** Opening DATA PROVIDED block **

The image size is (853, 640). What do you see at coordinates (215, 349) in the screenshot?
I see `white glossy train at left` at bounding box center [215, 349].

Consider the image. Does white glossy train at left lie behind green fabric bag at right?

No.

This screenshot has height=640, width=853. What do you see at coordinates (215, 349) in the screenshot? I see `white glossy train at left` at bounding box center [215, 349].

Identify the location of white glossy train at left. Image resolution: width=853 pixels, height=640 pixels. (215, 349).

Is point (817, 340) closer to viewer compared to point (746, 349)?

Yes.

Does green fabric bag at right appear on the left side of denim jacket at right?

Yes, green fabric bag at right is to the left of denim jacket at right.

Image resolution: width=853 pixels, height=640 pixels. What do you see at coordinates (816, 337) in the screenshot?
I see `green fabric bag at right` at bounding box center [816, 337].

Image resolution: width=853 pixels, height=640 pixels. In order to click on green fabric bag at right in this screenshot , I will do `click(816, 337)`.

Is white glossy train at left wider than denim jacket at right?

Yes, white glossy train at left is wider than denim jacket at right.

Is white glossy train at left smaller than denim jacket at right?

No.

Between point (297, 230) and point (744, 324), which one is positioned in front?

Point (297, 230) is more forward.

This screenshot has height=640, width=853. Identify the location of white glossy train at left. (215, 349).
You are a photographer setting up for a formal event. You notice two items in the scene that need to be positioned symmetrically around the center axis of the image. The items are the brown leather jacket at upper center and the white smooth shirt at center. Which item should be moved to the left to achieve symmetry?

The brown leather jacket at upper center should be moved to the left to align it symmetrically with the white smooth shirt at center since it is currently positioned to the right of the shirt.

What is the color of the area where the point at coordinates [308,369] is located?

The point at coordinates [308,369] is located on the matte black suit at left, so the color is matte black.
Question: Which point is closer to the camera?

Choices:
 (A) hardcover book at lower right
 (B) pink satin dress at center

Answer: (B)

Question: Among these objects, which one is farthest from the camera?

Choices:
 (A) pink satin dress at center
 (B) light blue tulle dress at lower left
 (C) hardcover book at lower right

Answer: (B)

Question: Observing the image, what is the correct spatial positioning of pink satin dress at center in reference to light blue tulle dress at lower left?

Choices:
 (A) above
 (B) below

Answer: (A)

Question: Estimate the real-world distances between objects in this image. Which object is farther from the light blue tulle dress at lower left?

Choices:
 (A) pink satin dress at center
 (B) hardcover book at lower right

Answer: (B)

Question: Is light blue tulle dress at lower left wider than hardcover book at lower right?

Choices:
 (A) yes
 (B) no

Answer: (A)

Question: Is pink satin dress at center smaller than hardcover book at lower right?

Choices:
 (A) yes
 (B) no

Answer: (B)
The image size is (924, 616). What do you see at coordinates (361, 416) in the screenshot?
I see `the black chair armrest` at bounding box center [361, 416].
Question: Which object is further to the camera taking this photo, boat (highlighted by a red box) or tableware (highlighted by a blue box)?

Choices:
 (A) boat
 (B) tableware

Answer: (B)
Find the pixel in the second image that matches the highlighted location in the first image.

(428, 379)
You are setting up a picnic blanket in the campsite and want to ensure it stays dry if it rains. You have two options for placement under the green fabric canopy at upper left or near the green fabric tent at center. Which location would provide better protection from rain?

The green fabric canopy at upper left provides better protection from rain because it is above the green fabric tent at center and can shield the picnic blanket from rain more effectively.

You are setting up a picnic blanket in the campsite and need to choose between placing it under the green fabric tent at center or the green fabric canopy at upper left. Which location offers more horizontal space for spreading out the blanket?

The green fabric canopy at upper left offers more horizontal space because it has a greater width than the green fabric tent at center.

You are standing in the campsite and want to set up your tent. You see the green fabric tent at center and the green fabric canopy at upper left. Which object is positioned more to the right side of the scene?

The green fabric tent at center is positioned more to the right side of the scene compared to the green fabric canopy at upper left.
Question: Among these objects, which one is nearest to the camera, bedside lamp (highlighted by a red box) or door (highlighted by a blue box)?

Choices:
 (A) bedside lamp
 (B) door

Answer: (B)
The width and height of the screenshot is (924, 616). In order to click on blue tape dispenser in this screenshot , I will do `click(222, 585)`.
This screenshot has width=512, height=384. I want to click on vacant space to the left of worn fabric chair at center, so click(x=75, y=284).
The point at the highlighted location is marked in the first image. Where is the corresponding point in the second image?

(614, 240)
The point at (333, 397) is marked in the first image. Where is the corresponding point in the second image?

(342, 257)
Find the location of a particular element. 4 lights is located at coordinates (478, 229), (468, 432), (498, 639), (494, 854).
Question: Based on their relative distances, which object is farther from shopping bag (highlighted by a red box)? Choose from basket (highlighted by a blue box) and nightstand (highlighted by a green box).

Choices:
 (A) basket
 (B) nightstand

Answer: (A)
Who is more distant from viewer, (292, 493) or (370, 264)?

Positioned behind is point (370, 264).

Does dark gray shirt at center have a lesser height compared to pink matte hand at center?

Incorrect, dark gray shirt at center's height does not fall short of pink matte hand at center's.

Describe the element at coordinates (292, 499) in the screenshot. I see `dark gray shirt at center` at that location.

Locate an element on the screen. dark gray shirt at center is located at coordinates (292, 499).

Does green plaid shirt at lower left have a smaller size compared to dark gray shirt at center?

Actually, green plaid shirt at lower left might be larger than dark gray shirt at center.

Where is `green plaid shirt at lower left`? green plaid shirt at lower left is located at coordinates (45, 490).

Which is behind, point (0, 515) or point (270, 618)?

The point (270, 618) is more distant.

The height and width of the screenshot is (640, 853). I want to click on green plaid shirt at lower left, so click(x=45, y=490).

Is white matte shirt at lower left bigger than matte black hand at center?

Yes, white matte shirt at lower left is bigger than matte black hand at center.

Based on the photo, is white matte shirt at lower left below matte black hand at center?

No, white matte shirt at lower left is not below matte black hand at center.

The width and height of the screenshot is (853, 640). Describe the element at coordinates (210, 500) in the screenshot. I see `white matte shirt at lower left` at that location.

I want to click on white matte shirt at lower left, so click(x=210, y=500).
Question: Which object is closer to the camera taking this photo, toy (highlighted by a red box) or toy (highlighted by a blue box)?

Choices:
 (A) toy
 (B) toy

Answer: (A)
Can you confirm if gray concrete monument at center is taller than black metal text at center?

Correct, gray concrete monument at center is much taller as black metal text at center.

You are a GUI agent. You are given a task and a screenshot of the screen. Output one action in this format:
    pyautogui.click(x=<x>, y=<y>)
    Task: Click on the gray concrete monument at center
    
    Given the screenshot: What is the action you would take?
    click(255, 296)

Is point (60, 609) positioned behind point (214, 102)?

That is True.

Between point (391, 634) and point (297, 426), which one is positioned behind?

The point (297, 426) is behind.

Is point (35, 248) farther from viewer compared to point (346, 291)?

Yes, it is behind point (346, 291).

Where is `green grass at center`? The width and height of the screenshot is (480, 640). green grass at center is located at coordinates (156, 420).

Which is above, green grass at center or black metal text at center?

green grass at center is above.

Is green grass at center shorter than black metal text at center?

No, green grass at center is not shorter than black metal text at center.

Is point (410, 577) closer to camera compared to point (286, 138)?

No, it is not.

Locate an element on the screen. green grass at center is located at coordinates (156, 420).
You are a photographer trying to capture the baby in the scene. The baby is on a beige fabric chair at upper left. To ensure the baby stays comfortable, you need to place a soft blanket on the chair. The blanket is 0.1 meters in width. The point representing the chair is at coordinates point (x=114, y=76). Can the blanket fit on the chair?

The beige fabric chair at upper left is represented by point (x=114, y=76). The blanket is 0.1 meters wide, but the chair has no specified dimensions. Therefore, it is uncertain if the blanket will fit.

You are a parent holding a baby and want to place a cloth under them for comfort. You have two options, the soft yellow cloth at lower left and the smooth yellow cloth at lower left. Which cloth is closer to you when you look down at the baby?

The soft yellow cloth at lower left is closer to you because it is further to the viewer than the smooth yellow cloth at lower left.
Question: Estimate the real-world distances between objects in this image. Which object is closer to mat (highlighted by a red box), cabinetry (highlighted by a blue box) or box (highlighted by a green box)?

** Closing DATA PROVIDED block **

Write out the lines of the listing starting with the line that contains "Which is above, green" and going on through the line that contains "No, green grass", swapping "black metal text" for "white stone sign" and keeping everything else the same.

Which is above, green grass at center or white stone sign at center?

green grass at center is above.

Is green grass at center shorter than white stone sign at center?

No, green grass at center is not shorter than white stone sign at center.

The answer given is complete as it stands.